▸ GOAL
Copy the following lines of the listing word for word, beginning at the line that contains "From the cell" and ending after the line that contains "Final [508, 96]".

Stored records
-=-=-

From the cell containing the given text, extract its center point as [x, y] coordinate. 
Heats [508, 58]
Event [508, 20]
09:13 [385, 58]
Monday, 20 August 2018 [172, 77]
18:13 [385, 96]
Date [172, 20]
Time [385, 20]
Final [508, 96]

-=-=-

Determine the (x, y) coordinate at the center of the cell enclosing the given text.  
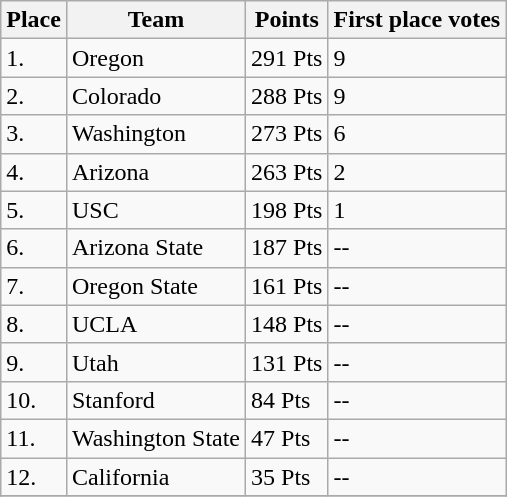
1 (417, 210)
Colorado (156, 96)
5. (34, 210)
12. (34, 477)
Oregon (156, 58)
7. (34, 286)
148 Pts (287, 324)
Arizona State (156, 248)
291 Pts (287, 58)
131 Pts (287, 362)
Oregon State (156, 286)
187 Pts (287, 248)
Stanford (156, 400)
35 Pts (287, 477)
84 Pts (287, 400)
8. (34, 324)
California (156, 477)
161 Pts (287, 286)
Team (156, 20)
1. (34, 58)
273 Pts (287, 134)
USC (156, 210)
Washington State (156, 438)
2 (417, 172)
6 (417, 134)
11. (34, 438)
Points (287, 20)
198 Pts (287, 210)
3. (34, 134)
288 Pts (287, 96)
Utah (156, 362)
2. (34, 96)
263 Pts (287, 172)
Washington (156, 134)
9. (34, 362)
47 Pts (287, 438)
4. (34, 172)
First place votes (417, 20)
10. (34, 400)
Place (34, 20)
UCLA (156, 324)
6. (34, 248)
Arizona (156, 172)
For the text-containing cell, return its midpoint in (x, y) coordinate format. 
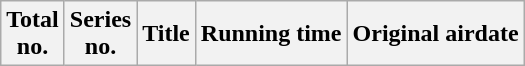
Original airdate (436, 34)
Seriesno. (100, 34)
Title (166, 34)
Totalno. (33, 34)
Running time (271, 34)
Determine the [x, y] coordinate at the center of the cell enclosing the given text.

-=-=-

▸ THE RESPONSE
From the cell containing the given text, extract its center point as [x, y] coordinate. 
Heats [508, 58]
Event [508, 20]
09:13 [385, 58]
Monday, 20 August 2018 [172, 77]
18:13 [385, 96]
Date [172, 20]
Time [385, 20]
Final [508, 96]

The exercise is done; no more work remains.